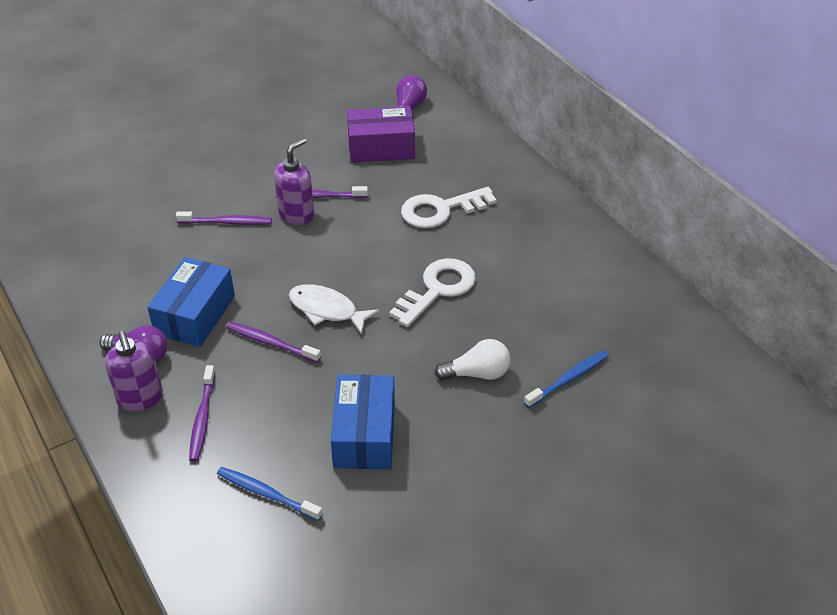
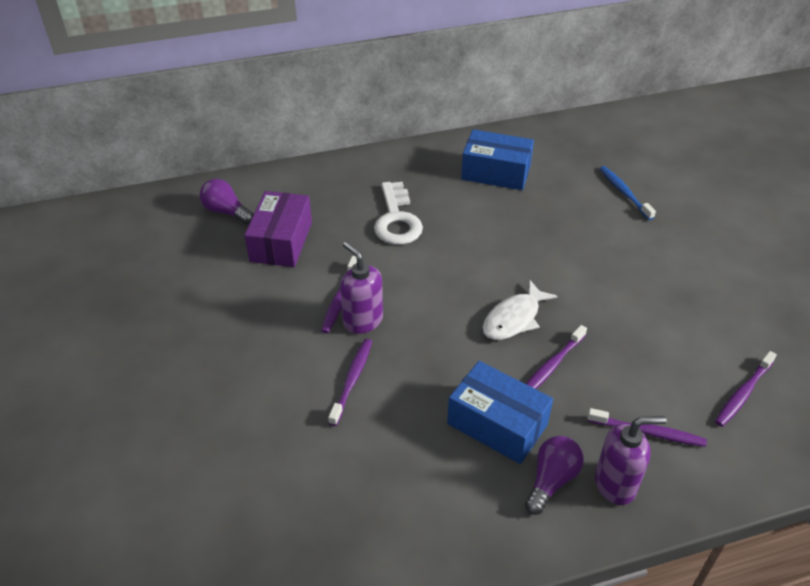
camera: 75 degrees left, 0 degrees up
(266, 494) = (743, 393): blue toothbrush -> purple toothbrush
(364, 434) = (675, 318): blue box -> blue box (496, 172)
(438, 289) = (504, 241): white key -> none
(477, 373) = (612, 238): white light bulb -> none

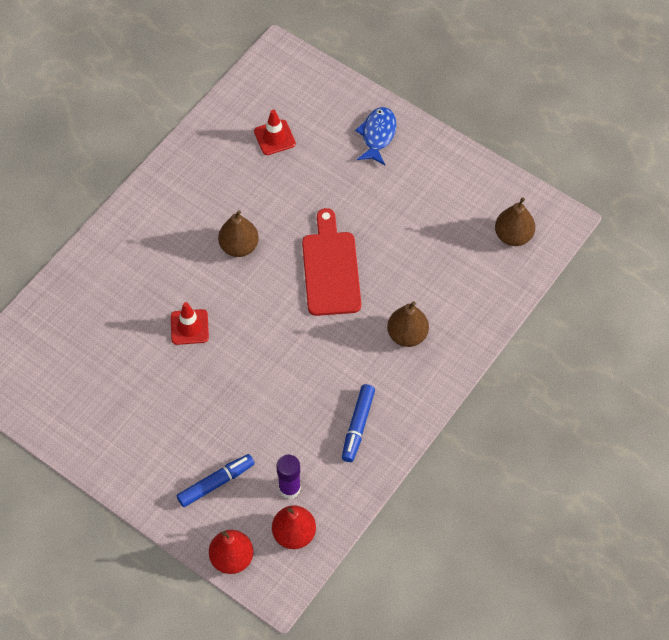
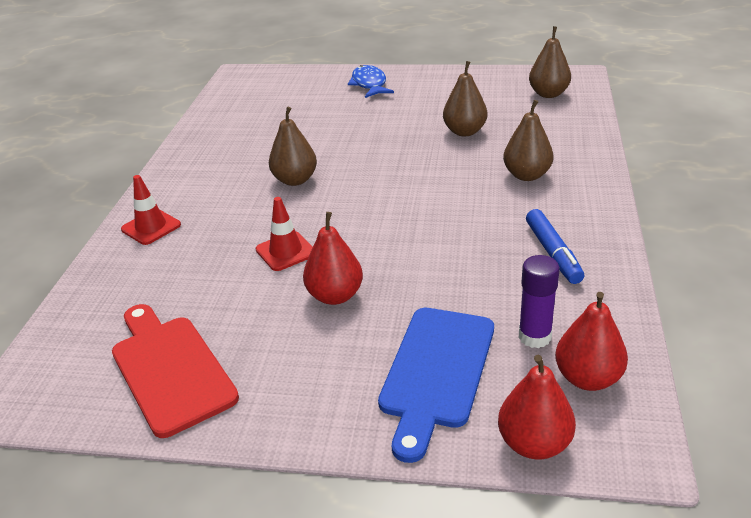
camera: 25 degrees left, 25 degrees down
(196, 388) = (335, 296): none -> red pear
(216, 483) = (436, 372): blue marker -> blue cutting board
(274, 137) = (274, 112): red traffic cone -> red traffic cone (151, 227)
(330, 269) = (404, 162): red cutting board -> red cutting board (170, 369)
(404, 253) = (464, 132): none -> brown pear

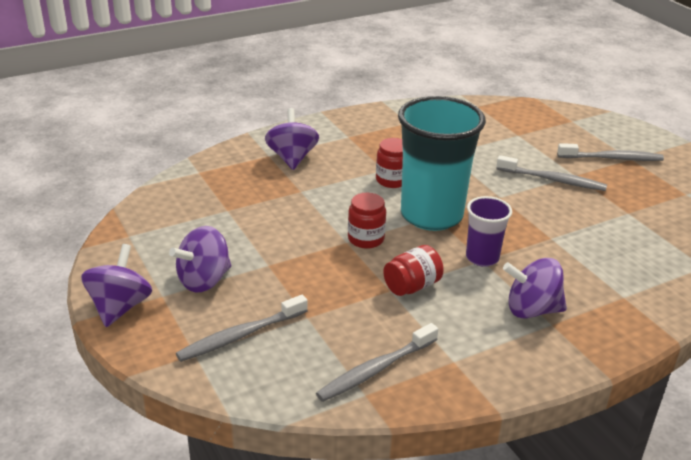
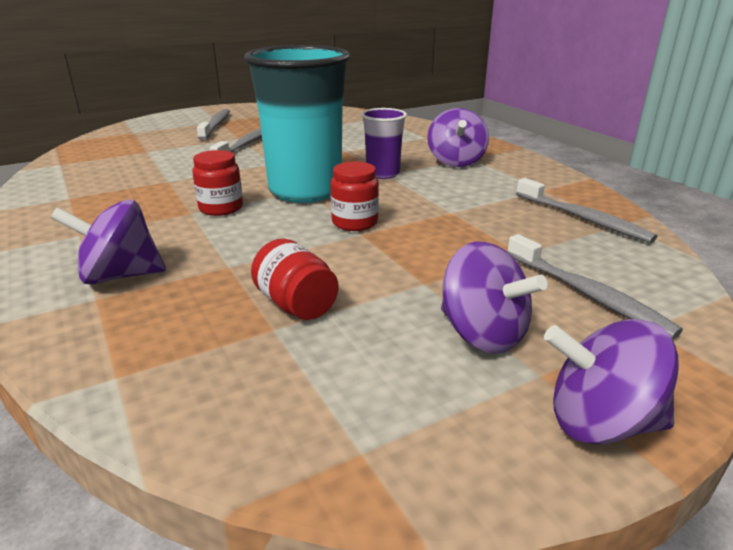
camera: 90 degrees left, 5 degrees down
(412, 286) = (440, 202): red jar -> red jar (296, 305)

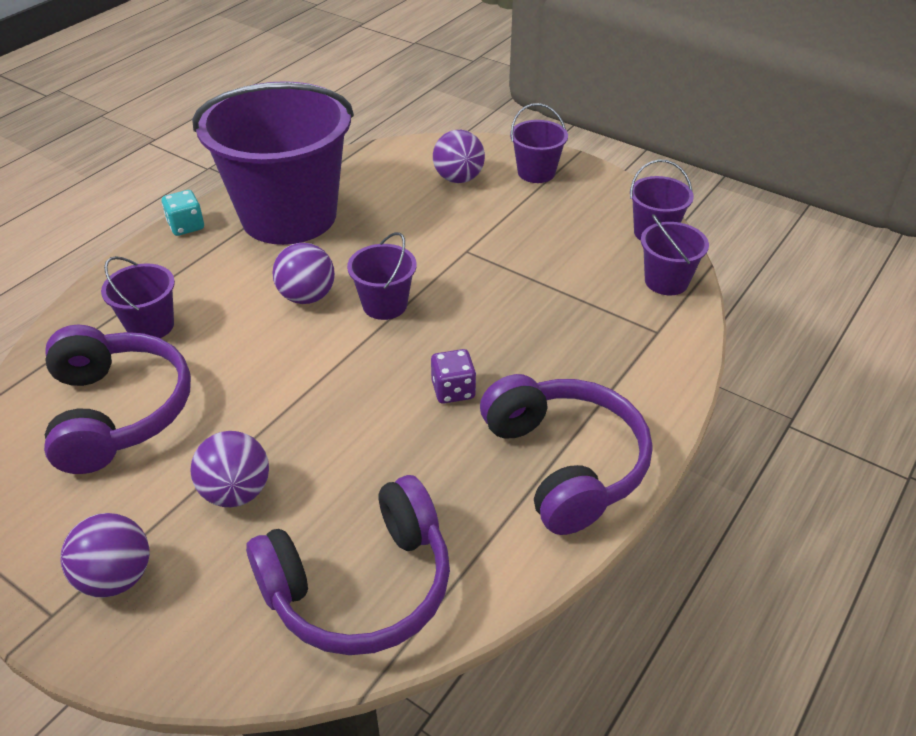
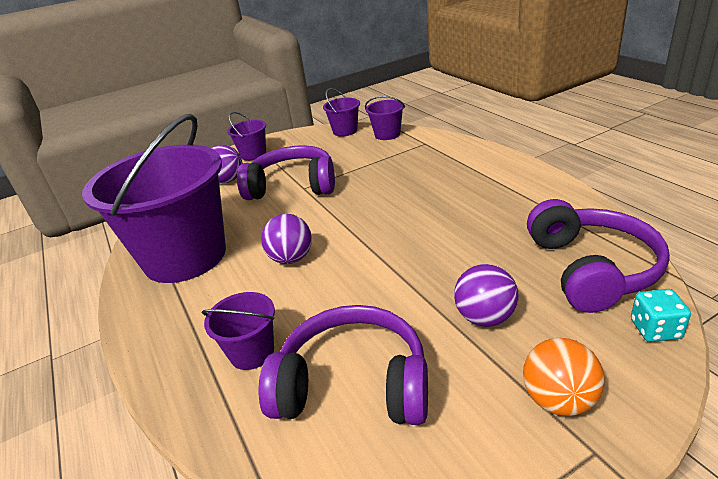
camera: 60 degrees left, 10 degrees down
(116, 577) = (558, 400): purple ball -> orange ball
(186, 226) = (133, 316): turquoise dice -> turquoise dice (655, 329)
(384, 305) = (330, 225): purple bucket -> none
(453, 390) = (431, 211): purple dice -> none
(565, 464) = (512, 184): purple headphones -> purple headphones (292, 186)

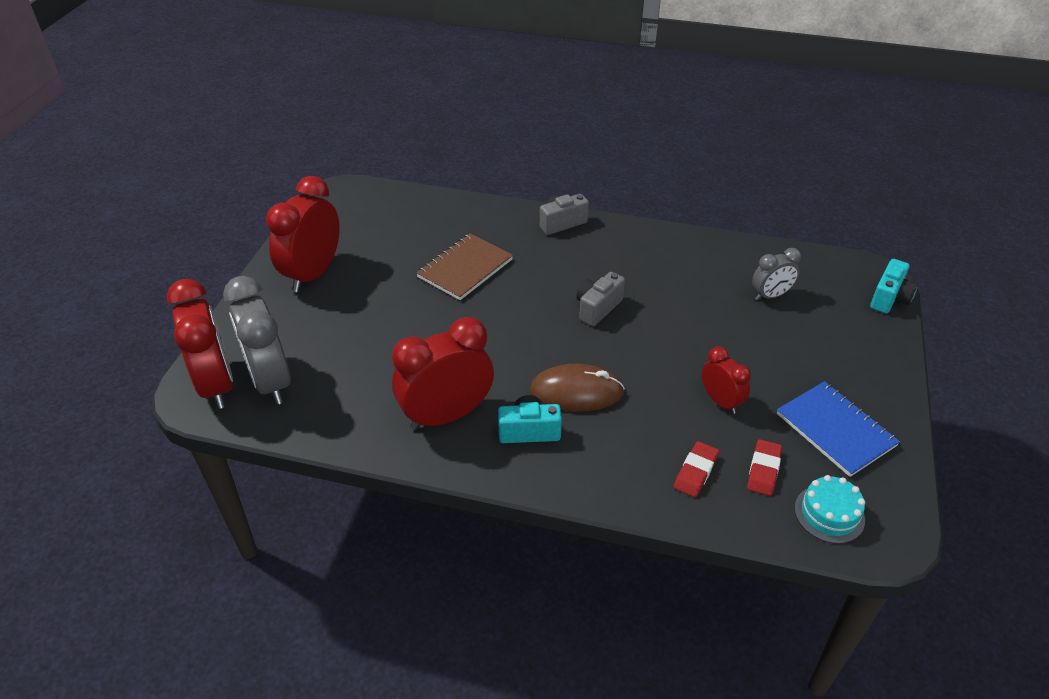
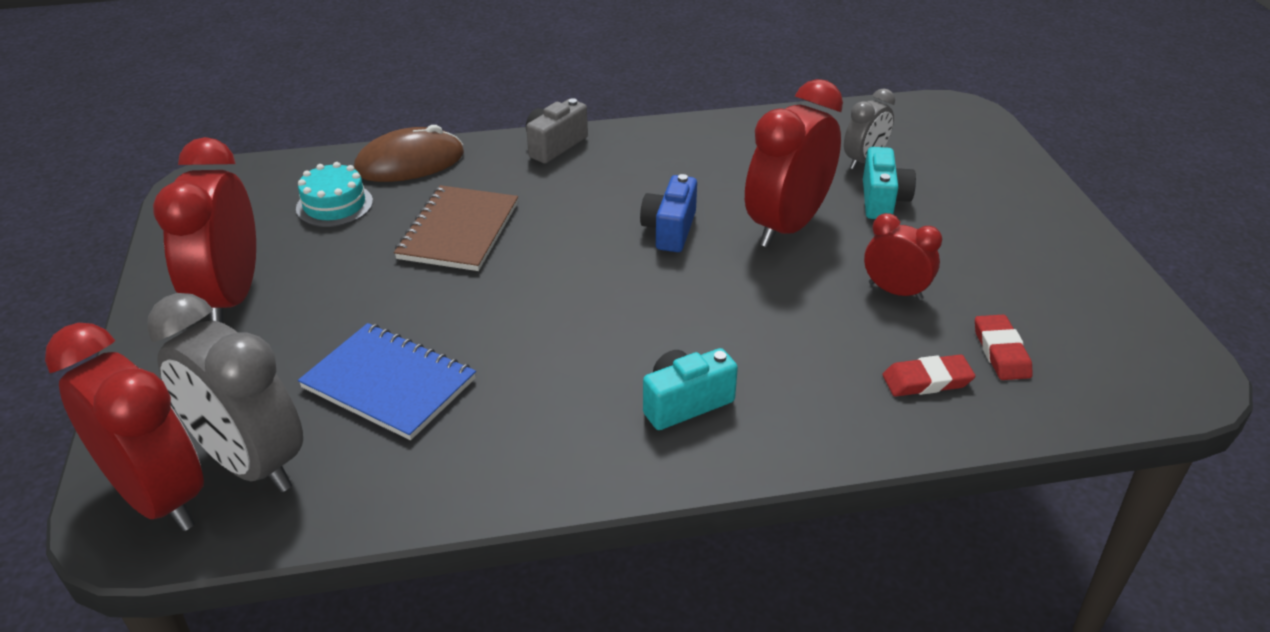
camera: 25 degrees left, 5 degrees down
(446, 415) = (557, 421): red clock -> red clock (787, 226)
(576, 392) = (713, 335): brown mouse -> brown mouse (409, 162)
(597, 308) = (670, 230): grey camera -> blue camera
(696, 472) = (927, 380): red eraser -> red eraser turned 75 degrees clockwise
(829, 514) = (1108, 375): turquoise cake -> turquoise cake (334, 205)
(835, 430) = (1043, 282): blue notebook -> blue notebook (389, 383)
(889, 298) = (991, 130): turquoise camera -> turquoise camera (882, 200)

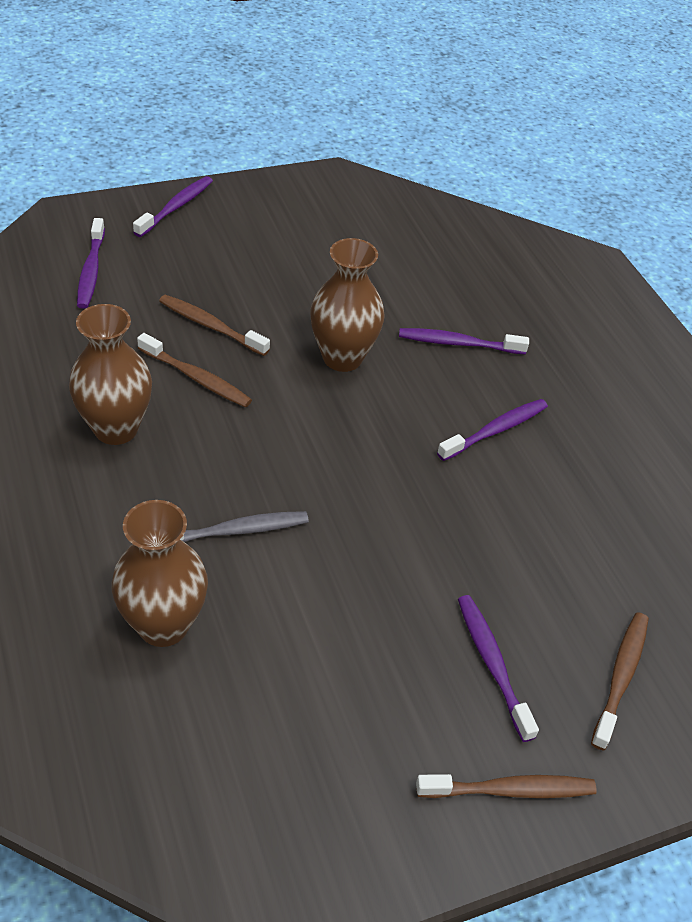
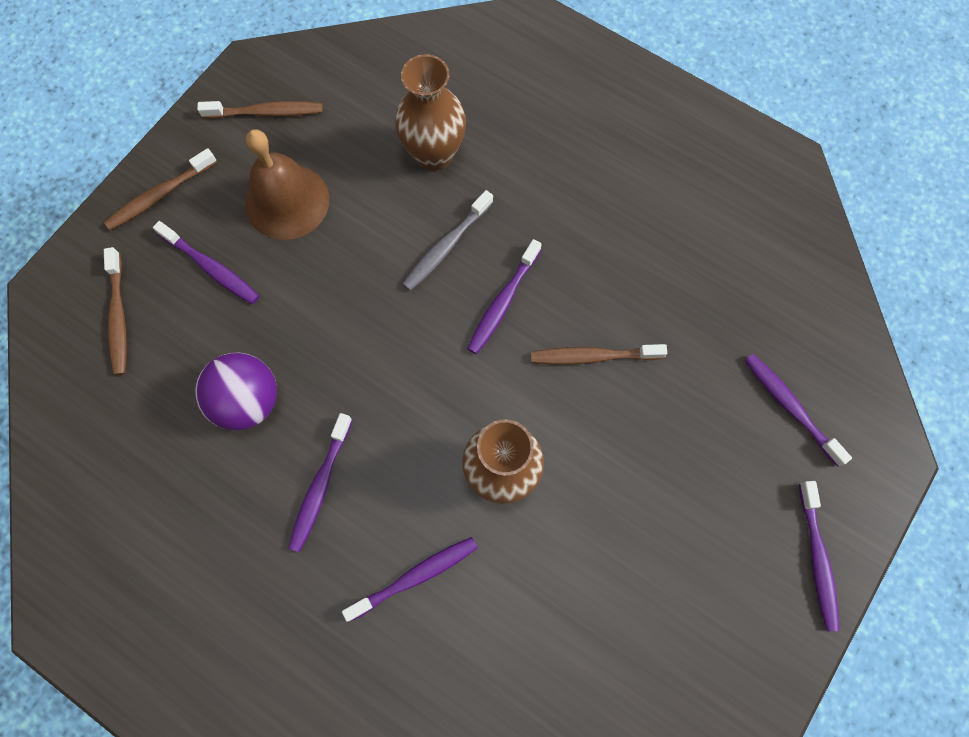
camera: 150 degrees right, 25 degrees up
(116, 429) = (601, 266): brown vase -> none
(211, 326) = (635, 422): brown toothbrush -> brown toothbrush (266, 112)
(229, 456) = (503, 302): none -> purple toothbrush
(363, 681) = (287, 201): none -> brown bell
(522, 523) = (248, 400): none -> purple ball

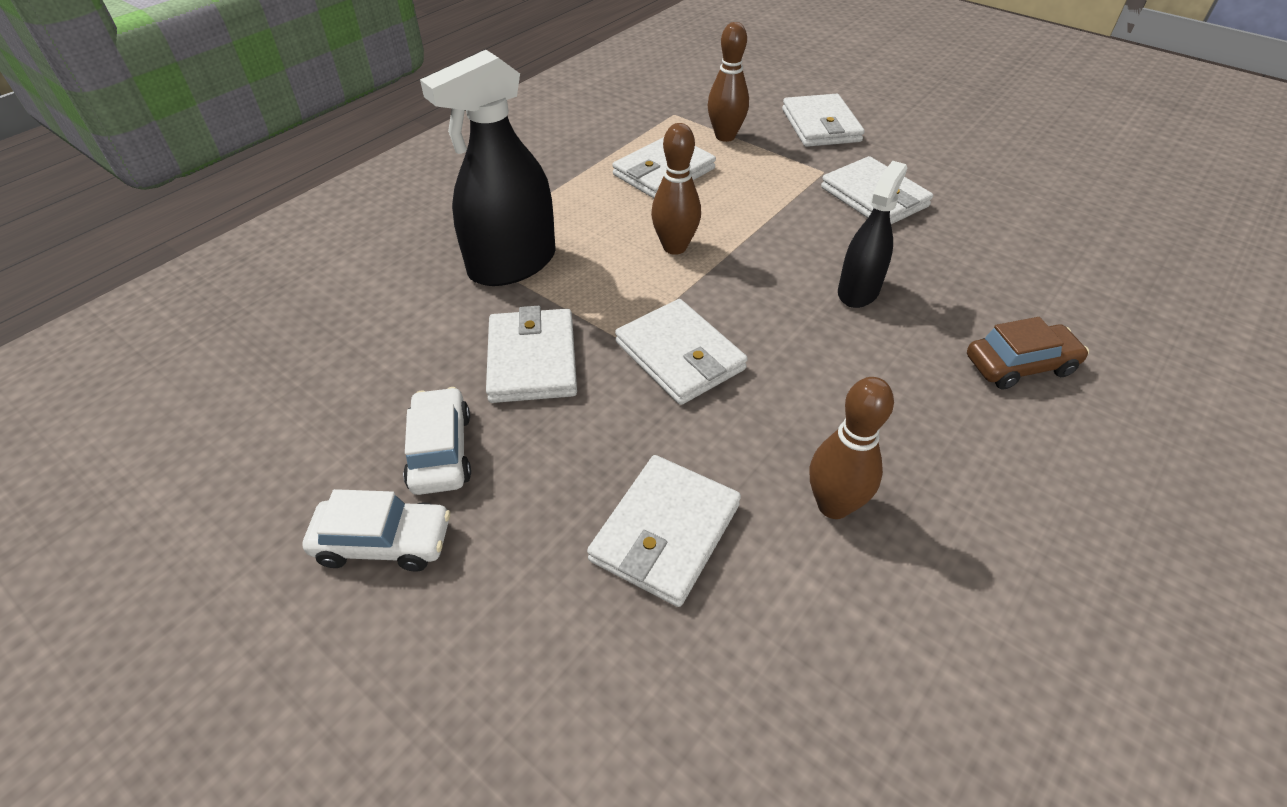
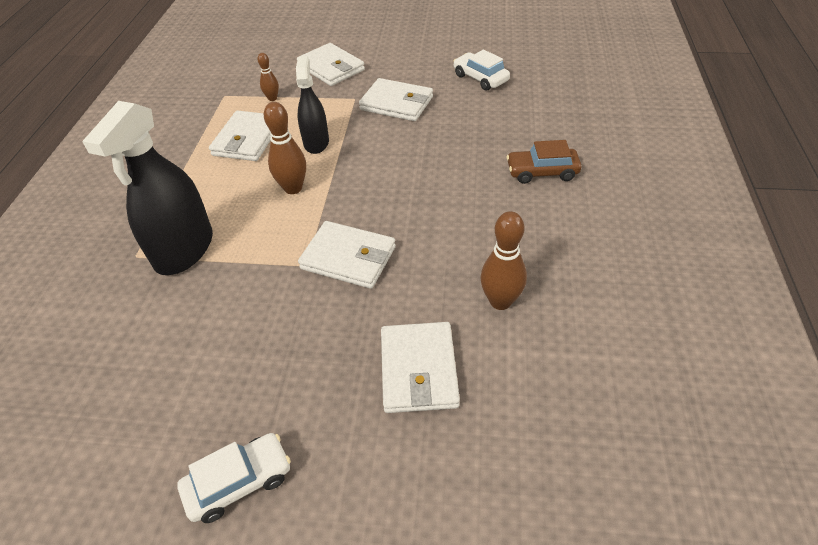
camera: 30 degrees left, 0 degrees up
(440, 451) = (232, 402): white car -> white car (480, 78)
(532, 360) = (251, 308): white wallet -> none
(725, 136) = (272, 98): brown bowling pin -> brown bowling pin, size x0.59
(858, 291) = (427, 167): black spray bottle -> black spray bottle (316, 143)
(1019, 365) = (542, 172): brown car -> brown car turned 135 degrees counterclockwise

※ ※ ※

- [Your goal] Look back over the records above. Reproduce exactly everything from the line with "(384, 305) = (330, 225): purple" down to the line with "(522, 523) = (248, 400): none -> purple ball", inclusive, and leave the pictures out.

- [Result]
(384, 305) = (330, 225): purple bucket -> none
(453, 390) = (431, 211): purple dice -> none
(565, 464) = (512, 184): purple headphones -> purple headphones (292, 186)

camera: 25 degrees left, 5 degrees down
(446, 415) = (557, 421): red clock -> red clock (787, 226)
(576, 392) = (713, 335): brown mouse -> brown mouse (409, 162)
(597, 308) = (670, 230): grey camera -> blue camera
(696, 472) = (927, 380): red eraser -> red eraser turned 75 degrees clockwise
(829, 514) = (1108, 375): turquoise cake -> turquoise cake (334, 205)
(835, 430) = (1043, 282): blue notebook -> blue notebook (389, 383)
(889, 298) = (991, 130): turquoise camera -> turquoise camera (882, 200)

camera: 150 degrees right, 25 degrees up
(116, 429) = (601, 266): brown vase -> none
(211, 326) = (635, 422): brown toothbrush -> brown toothbrush (266, 112)
(229, 456) = (503, 302): none -> purple toothbrush
(363, 681) = (287, 201): none -> brown bell
(522, 523) = (248, 400): none -> purple ball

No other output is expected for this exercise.